- _Exercise_:
Write out again, exactly, the lines below starting at the one with "camera: 20 degrees right, 15 degrees down" and ending at the one with "(514, 173) = (293, 283): orange clock -> none".

- _Object tracking records_:
+===+

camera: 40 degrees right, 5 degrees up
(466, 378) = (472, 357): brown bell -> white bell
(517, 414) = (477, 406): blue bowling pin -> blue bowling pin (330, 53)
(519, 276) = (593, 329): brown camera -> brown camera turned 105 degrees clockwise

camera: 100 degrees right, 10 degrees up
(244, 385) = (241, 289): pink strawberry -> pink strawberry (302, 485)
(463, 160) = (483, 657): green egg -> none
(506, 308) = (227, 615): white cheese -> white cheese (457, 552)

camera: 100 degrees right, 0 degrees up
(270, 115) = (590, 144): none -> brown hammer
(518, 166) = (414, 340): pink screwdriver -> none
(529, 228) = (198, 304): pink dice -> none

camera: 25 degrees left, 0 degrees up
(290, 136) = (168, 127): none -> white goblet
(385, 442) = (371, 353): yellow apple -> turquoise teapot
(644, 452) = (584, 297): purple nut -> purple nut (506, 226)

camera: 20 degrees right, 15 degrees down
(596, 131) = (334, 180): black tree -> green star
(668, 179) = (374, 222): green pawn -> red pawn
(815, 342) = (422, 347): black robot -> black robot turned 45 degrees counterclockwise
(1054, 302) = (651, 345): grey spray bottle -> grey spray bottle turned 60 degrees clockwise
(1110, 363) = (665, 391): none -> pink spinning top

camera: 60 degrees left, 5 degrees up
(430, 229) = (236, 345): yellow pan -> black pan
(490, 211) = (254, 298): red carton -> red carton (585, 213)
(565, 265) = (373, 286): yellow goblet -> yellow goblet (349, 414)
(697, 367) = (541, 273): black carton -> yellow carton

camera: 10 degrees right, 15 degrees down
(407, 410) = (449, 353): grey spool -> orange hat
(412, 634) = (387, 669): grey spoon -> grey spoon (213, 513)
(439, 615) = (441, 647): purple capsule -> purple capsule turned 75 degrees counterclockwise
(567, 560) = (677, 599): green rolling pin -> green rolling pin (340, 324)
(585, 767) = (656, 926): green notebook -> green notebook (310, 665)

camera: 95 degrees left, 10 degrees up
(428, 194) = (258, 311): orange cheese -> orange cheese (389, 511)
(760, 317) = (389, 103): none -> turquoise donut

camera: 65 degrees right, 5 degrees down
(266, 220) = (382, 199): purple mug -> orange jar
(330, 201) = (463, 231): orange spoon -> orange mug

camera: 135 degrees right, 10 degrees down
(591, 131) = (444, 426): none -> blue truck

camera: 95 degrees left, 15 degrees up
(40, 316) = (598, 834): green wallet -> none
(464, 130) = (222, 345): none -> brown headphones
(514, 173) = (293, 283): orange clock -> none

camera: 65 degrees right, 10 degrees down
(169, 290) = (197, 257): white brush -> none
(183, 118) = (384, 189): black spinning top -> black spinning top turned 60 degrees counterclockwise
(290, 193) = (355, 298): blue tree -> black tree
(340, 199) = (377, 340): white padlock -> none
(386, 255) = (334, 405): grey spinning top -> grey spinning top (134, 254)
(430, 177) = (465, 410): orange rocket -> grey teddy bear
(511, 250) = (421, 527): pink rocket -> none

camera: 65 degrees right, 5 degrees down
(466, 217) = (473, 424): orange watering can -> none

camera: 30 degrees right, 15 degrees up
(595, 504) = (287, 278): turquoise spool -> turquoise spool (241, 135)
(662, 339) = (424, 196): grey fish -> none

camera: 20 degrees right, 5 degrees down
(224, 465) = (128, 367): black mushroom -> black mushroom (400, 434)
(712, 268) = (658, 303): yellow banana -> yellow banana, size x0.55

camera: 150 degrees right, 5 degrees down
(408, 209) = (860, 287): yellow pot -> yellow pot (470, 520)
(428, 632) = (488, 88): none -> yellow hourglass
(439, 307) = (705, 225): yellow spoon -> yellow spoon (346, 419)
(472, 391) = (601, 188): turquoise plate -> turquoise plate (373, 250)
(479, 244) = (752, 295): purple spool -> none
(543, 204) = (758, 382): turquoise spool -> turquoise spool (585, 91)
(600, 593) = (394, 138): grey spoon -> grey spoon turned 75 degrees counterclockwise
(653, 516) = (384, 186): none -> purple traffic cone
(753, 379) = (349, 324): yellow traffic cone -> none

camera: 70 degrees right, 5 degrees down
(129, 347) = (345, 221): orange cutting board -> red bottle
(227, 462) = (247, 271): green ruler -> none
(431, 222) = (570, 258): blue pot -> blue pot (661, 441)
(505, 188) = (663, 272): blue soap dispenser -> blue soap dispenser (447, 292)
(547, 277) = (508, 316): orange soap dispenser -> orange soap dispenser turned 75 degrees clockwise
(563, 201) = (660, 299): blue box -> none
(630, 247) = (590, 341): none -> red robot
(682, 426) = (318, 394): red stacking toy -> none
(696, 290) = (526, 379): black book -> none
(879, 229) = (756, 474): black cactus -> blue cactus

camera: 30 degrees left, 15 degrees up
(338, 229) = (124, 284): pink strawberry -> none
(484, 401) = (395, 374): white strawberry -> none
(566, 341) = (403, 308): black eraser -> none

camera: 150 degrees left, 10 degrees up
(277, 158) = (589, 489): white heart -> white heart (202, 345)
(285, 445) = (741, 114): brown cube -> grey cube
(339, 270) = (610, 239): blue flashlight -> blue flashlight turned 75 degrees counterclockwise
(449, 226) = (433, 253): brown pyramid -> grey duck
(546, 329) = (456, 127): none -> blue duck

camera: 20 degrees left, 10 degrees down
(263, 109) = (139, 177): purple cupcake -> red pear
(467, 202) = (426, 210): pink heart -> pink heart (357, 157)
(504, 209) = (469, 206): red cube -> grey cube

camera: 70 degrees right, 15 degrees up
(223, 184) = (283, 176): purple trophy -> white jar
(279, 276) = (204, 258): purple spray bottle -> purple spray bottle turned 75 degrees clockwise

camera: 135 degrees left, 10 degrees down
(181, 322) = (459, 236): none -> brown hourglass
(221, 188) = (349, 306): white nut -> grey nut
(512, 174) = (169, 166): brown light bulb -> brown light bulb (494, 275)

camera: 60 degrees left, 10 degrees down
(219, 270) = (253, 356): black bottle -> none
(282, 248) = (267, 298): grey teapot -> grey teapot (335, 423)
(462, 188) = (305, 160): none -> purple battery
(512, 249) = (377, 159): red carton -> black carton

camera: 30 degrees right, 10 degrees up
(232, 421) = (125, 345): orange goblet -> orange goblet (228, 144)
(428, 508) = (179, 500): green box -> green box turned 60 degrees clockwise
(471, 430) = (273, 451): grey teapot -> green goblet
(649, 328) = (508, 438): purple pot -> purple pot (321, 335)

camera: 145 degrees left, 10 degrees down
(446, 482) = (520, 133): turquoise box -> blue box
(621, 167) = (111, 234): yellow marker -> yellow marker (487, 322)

+===+

- _Answer area_:
camera: 20 degrees right, 15 degrees down
(596, 131) = (334, 180): black tree -> green star
(668, 179) = (374, 222): green pawn -> red pawn
(815, 342) = (422, 347): black robot -> black robot turned 45 degrees counterclockwise
(1054, 302) = (651, 345): grey spray bottle -> grey spray bottle turned 60 degrees clockwise
(1110, 363) = (665, 391): none -> pink spinning top

camera: 60 degrees left, 5 degrees up
(430, 229) = (236, 345): yellow pan -> black pan
(490, 211) = (254, 298): red carton -> red carton (585, 213)
(565, 265) = (373, 286): yellow goblet -> yellow goblet (349, 414)
(697, 367) = (541, 273): black carton -> yellow carton

camera: 10 degrees right, 15 degrees down
(407, 410) = (449, 353): grey spool -> orange hat
(412, 634) = (387, 669): grey spoon -> grey spoon (213, 513)
(439, 615) = (441, 647): purple capsule -> purple capsule turned 75 degrees counterclockwise
(567, 560) = (677, 599): green rolling pin -> green rolling pin (340, 324)
(585, 767) = (656, 926): green notebook -> green notebook (310, 665)

camera: 95 degrees left, 10 degrees up
(428, 194) = (258, 311): orange cheese -> orange cheese (389, 511)
(760, 317) = (389, 103): none -> turquoise donut

camera: 65 degrees right, 5 degrees down
(266, 220) = (382, 199): purple mug -> orange jar
(330, 201) = (463, 231): orange spoon -> orange mug

camera: 135 degrees right, 10 degrees down
(591, 131) = (444, 426): none -> blue truck

camera: 95 degrees left, 15 degrees up
(40, 316) = (598, 834): green wallet -> none
(464, 130) = (222, 345): none -> brown headphones
(514, 173) = (293, 283): orange clock -> none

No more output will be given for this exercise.